§ Task goal
Up to and including the final line, retype each line of the records below, starting with the one that contains "U3 pin GND: GND -> 3V3".

Data entries
○ ○ ○ ○

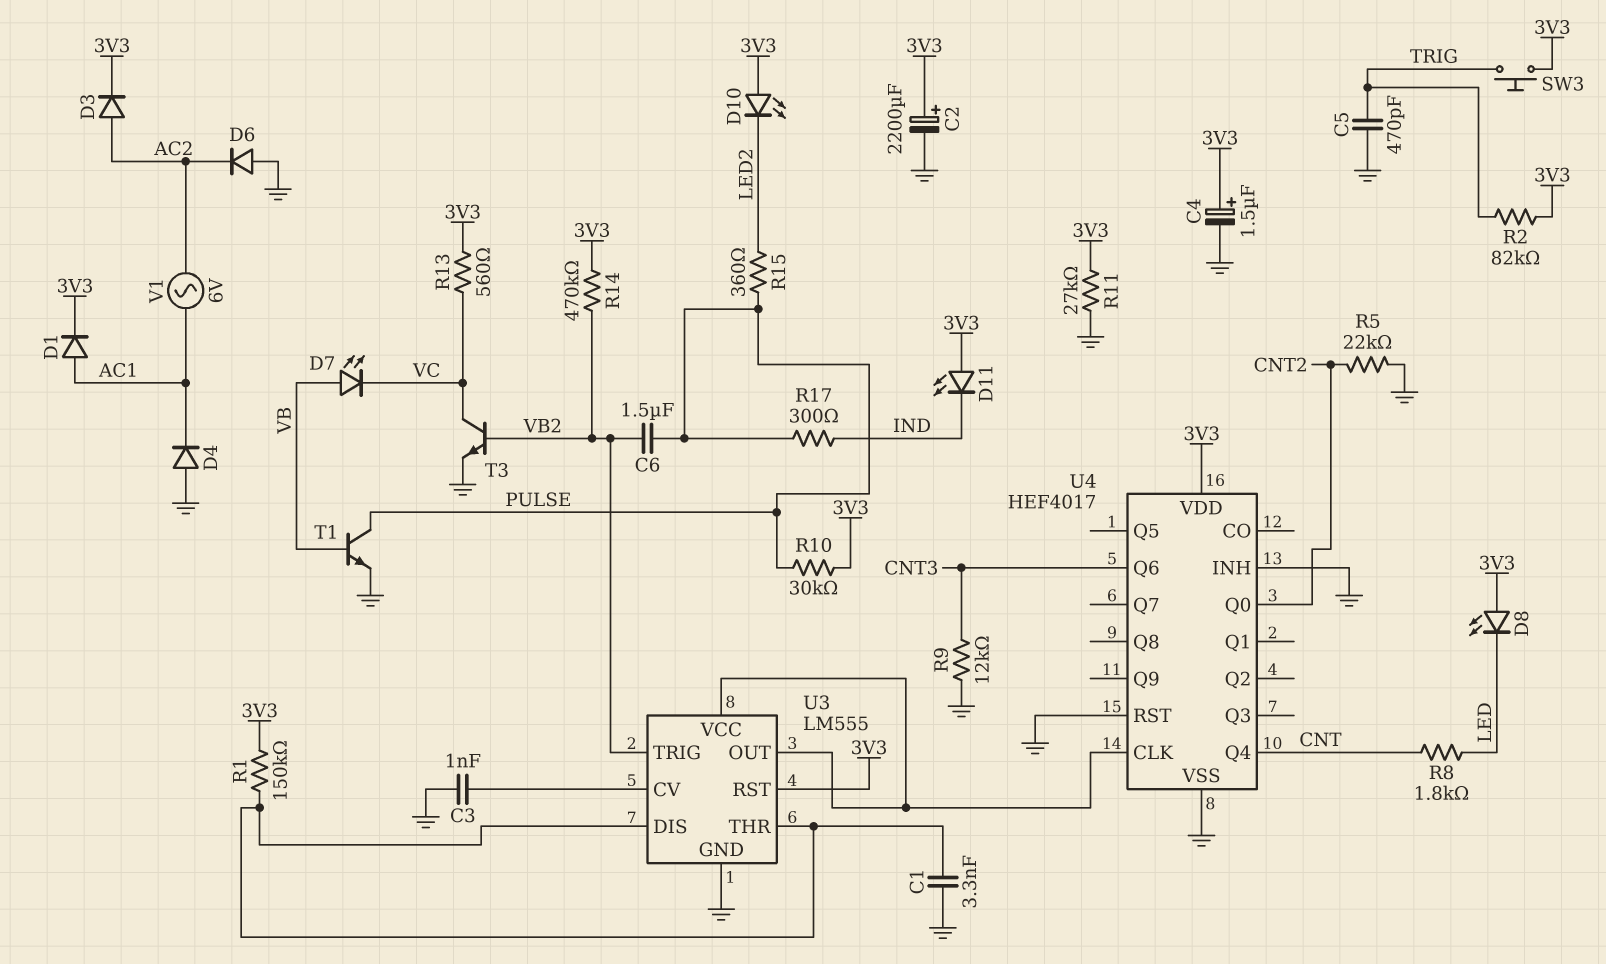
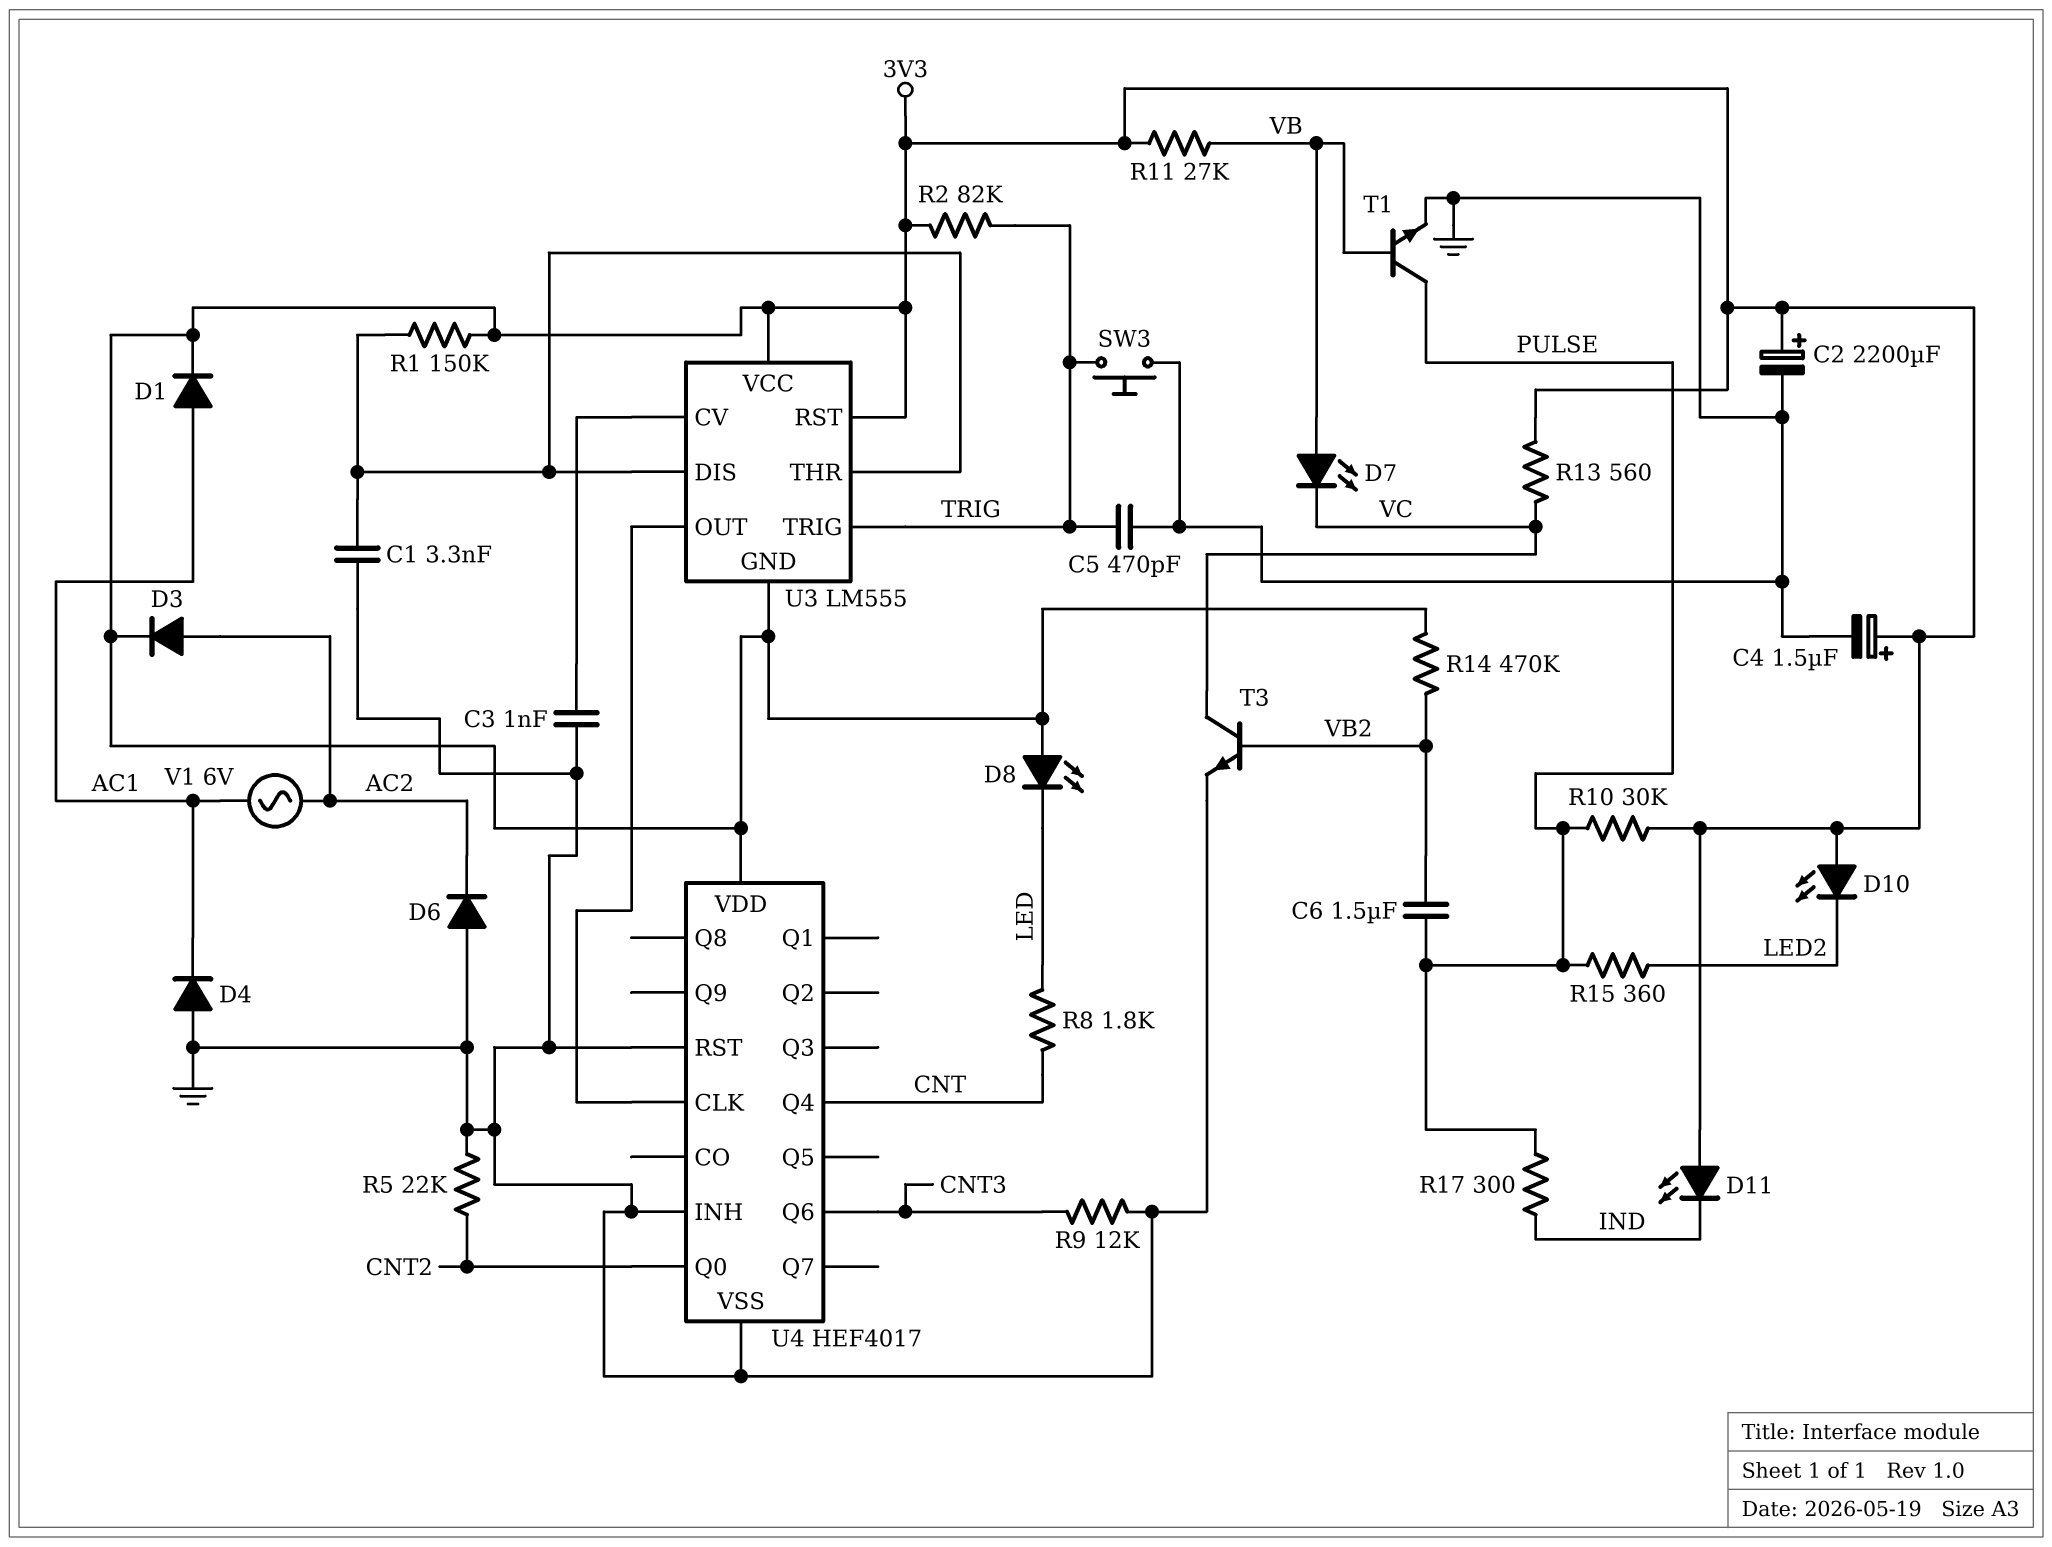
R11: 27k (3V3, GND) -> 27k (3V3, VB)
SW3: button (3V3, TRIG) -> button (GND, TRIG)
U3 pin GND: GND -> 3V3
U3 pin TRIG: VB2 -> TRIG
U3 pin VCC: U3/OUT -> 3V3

○ ○ ○ ○

§ Answer for this exercise
U3 pin GND: GND -> 3V3
U3 pin TRIG: VB2 -> TRIG
U3 pin VCC: U3/OUT -> 3V3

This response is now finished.